--- RECORDS FOR THE EXERCISE Enclosed Below ---
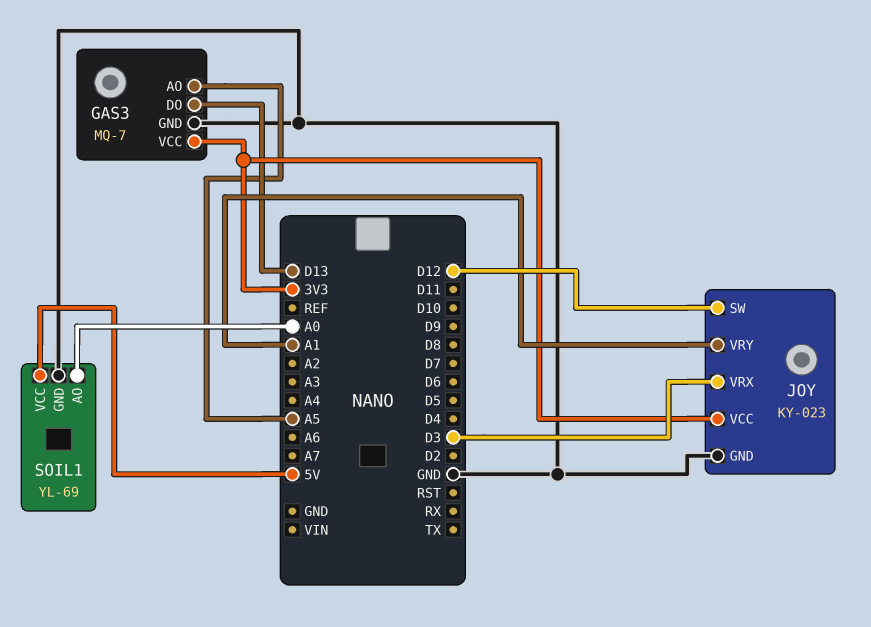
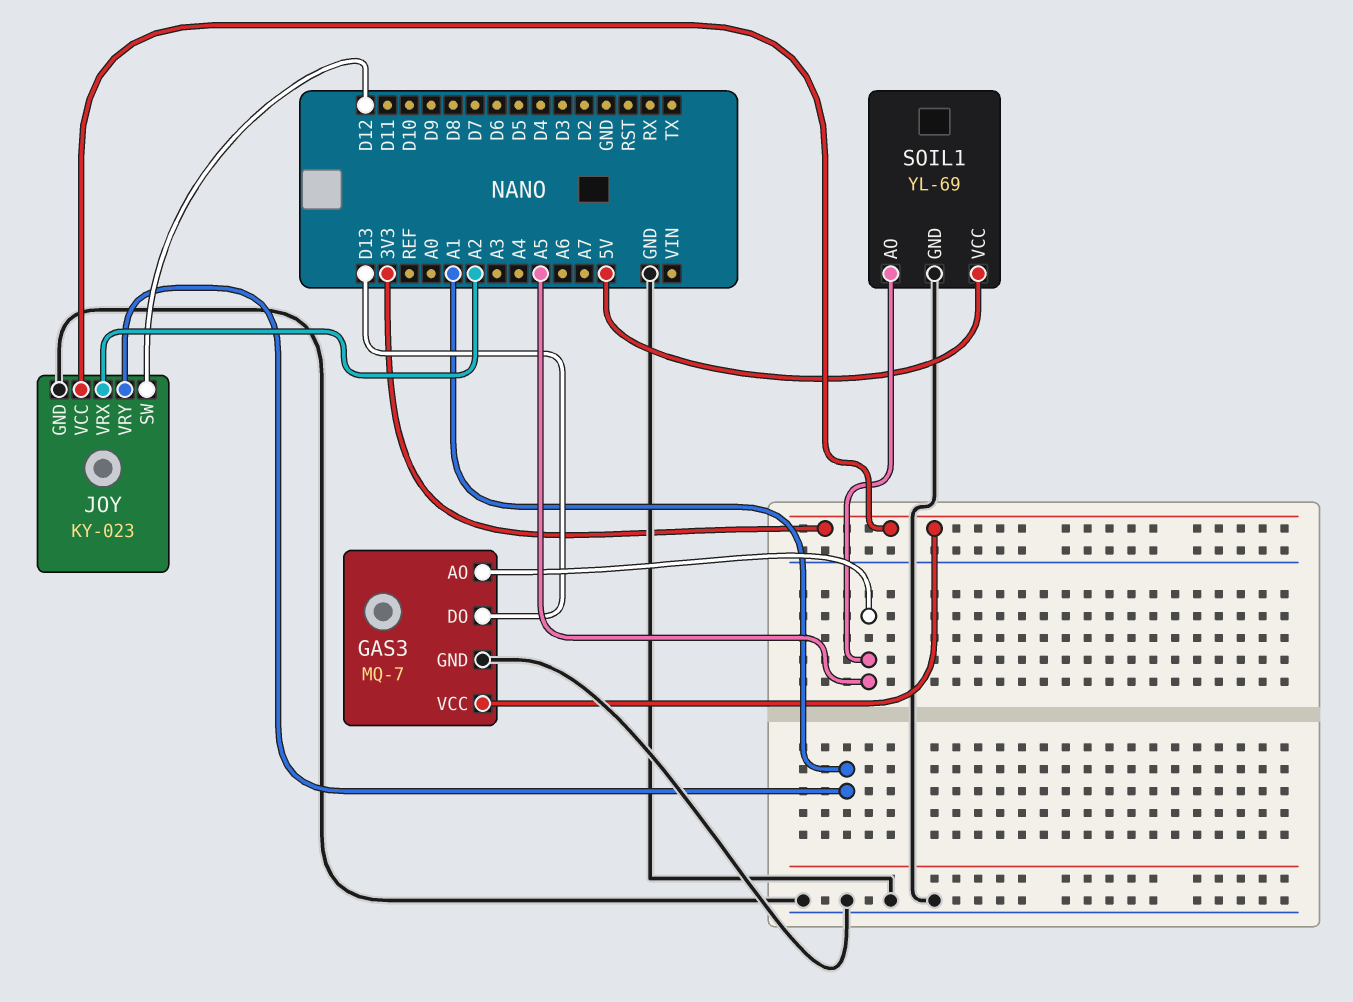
JOY pin VRX: D3 -> A2
SOIL1 pin AO: A0 -> A5

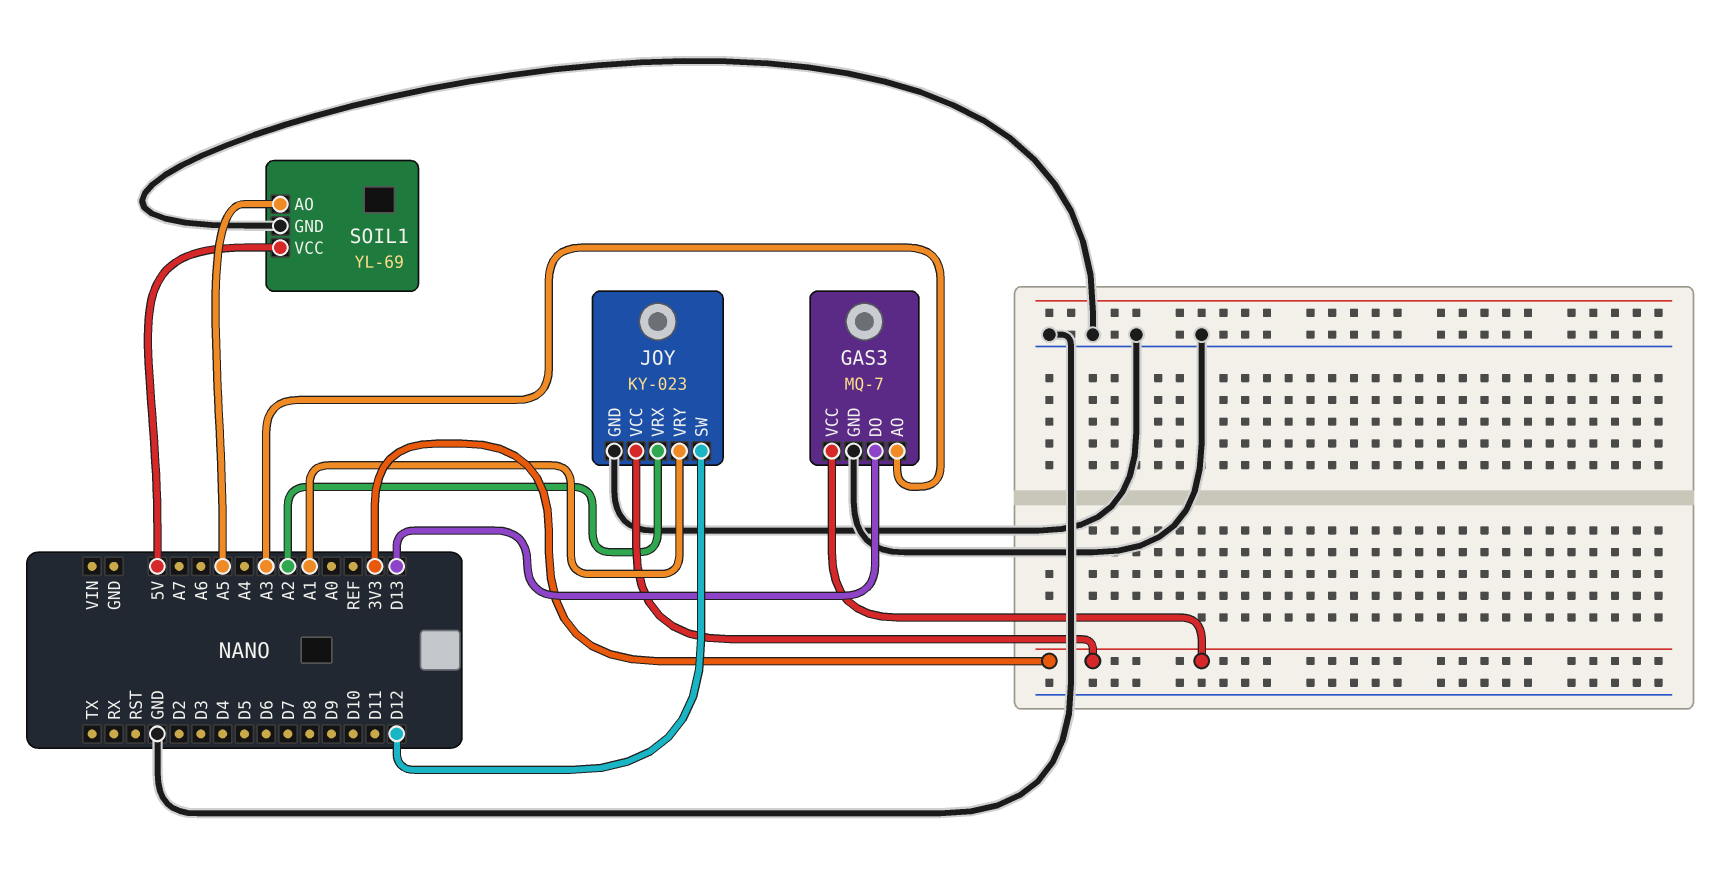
GAS3 pin AO: A5 -> A3

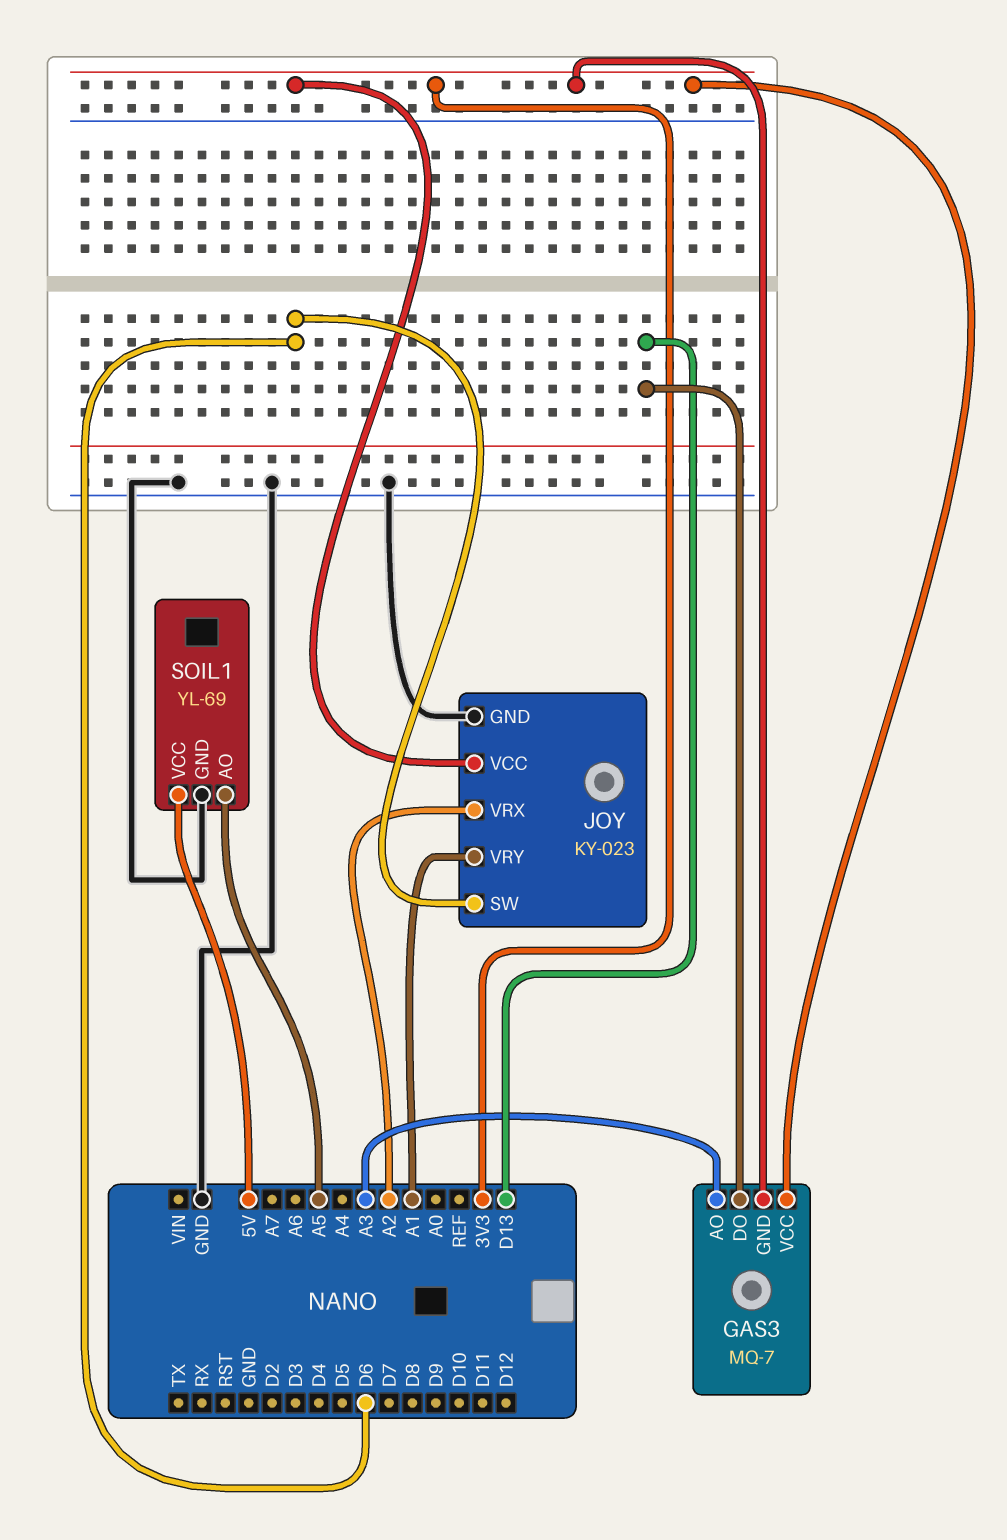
GAS3 pin GND: GND -> 3V3
JOY pin SW: D12 -> D6

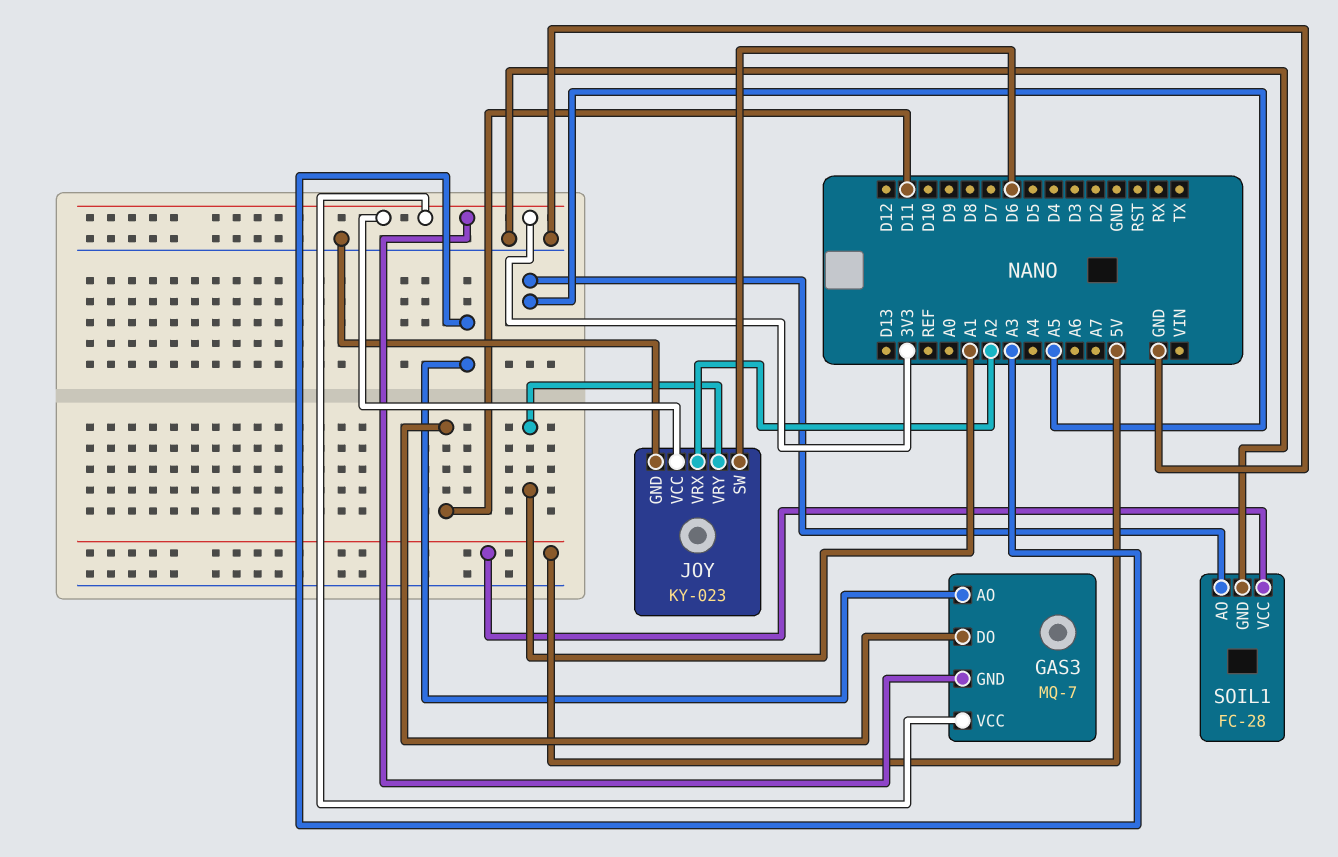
GAS3 pin DO: D13 -> D11
SOIL1: YL-69 -> FC-28

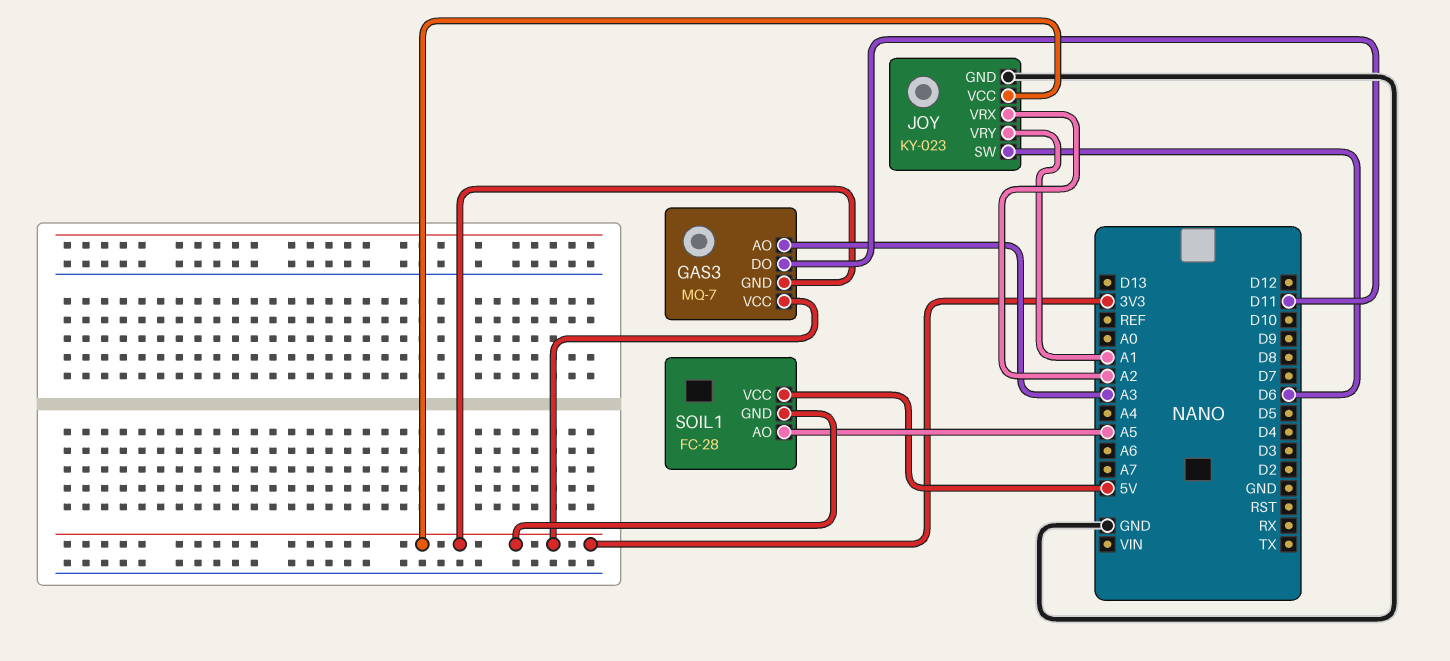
SOIL1 pin GND: GND -> 3V3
--- End of Enclosed RECORDS FOR THE EXERCISE ---
→ **ASSIGNED TASK**: Retype the records above exactly, leaving every picture out of your copy.

→ **ANSWER TO THIS EXERCISE**:
JOY pin VRX: D3 -> A2
SOIL1 pin AO: A0 -> A5

GAS3 pin AO: A5 -> A3

GAS3 pin GND: GND -> 3V3
JOY pin SW: D12 -> D6

GAS3 pin DO: D13 -> D11
SOIL1: YL-69 -> FC-28

SOIL1 pin GND: GND -> 3V3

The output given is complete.